====== DATA TO EXAMINE ======

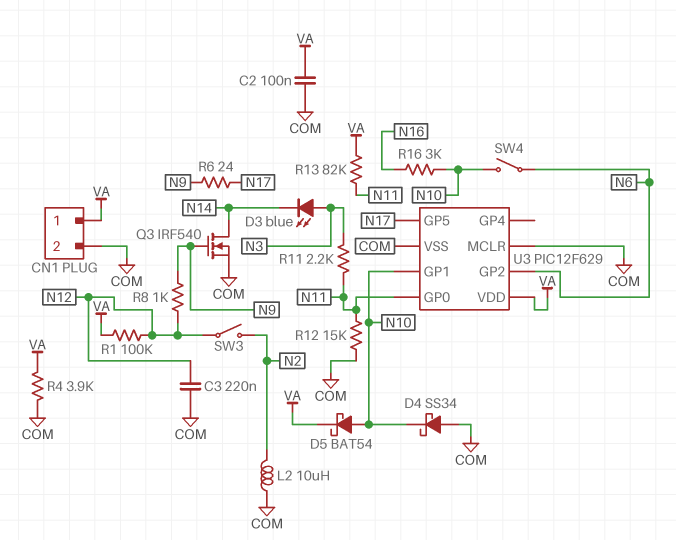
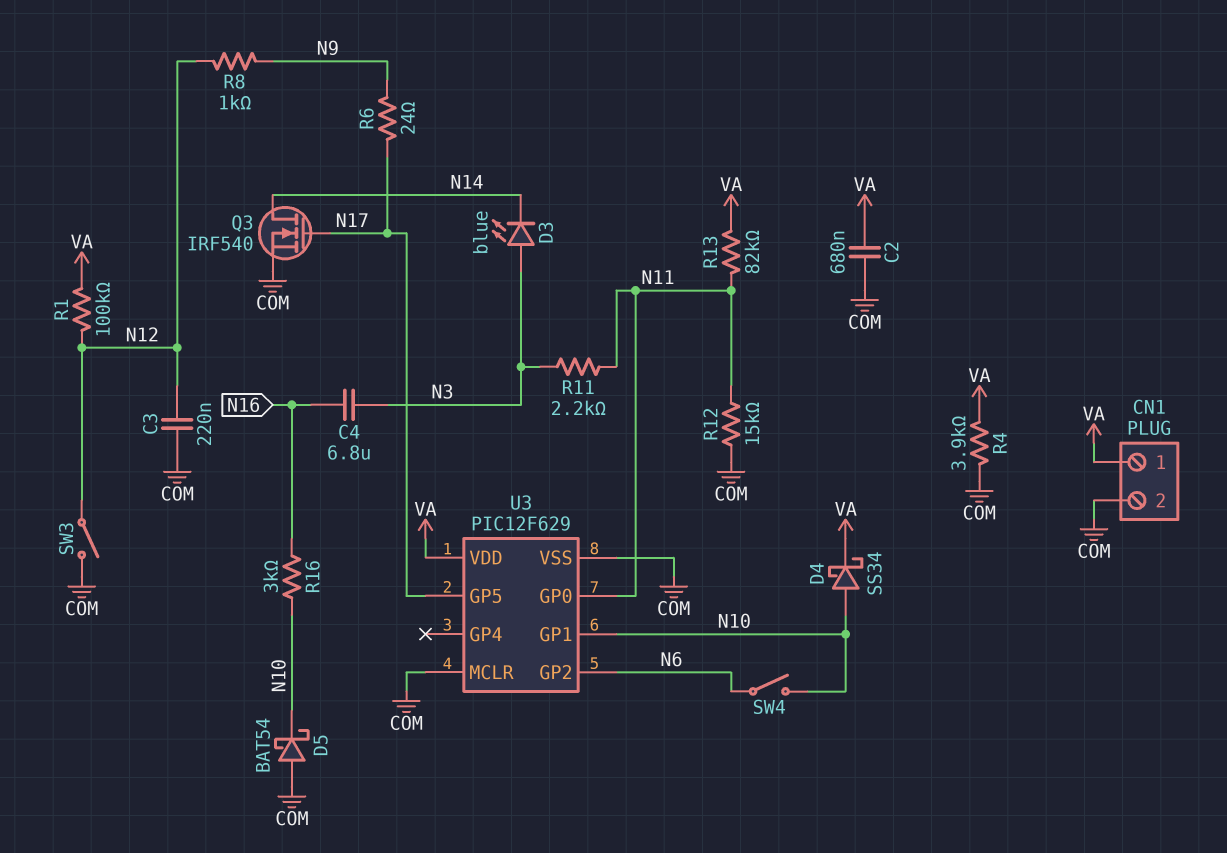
C2: 100nF (COM, VA) -> 680nF (COM, VA)
C4: none -> 6.8uF (N3, N16)
D4: schottky SS34 (A COM, K N10) -> schottky SS34 (A N10, K VA)
D5: schottky BAT54 (A N10, K VA) -> schottky BAT54 (A COM, K N10)
L2: 10uH (COM, N2) -> none
Q3: NMOS IRF540 (G N9, D N14, S COM) -> NMOS IRF540 (G N17, D N14, S COM)
SW3: switch (N2, N12) -> switch (COM, N12)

======

Which lines of the data include the string "schottky"? Find them and copy each one.

D4: schottky SS34 (A COM, K N10) -> schottky SS34 (A N10, K VA)
D5: schottky BAT54 (A N10, K VA) -> schottky BAT54 (A COM, K N10)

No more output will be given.